REQUIRED WORK: Retype the tail of the data exactly, starting at the line containing "(430, 202) = (556, 195): red" and stopping at the last line.

*** MATERIAL TO PROCESS ***

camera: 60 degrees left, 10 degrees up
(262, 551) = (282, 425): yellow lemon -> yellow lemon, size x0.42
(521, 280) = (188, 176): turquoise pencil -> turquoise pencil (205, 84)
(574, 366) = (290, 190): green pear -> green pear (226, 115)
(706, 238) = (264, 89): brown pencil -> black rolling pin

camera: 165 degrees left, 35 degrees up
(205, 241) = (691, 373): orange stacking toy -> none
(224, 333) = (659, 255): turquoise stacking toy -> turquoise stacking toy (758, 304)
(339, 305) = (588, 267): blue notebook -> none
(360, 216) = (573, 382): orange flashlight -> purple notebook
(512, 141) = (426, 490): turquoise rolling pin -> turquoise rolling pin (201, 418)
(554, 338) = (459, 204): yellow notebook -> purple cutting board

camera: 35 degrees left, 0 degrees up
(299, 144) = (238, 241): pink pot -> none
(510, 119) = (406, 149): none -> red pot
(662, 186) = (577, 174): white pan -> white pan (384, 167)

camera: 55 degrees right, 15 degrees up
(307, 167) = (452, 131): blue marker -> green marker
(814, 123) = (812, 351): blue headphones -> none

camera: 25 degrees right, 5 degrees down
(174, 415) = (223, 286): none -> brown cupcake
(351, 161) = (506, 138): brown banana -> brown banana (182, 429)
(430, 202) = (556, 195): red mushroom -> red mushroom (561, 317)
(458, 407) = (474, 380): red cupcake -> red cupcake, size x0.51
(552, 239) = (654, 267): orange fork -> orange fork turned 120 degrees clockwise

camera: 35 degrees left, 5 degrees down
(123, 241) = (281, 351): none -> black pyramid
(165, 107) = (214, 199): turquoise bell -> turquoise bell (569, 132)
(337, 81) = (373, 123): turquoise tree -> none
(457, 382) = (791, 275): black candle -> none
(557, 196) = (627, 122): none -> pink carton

***

RESPONSE TO THIS TASK:
(430, 202) = (556, 195): red mushroom -> red mushroom (561, 317)
(458, 407) = (474, 380): red cupcake -> red cupcake, size x0.51
(552, 239) = (654, 267): orange fork -> orange fork turned 120 degrees clockwise

camera: 35 degrees left, 5 degrees down
(123, 241) = (281, 351): none -> black pyramid
(165, 107) = (214, 199): turquoise bell -> turquoise bell (569, 132)
(337, 81) = (373, 123): turquoise tree -> none
(457, 382) = (791, 275): black candle -> none
(557, 196) = (627, 122): none -> pink carton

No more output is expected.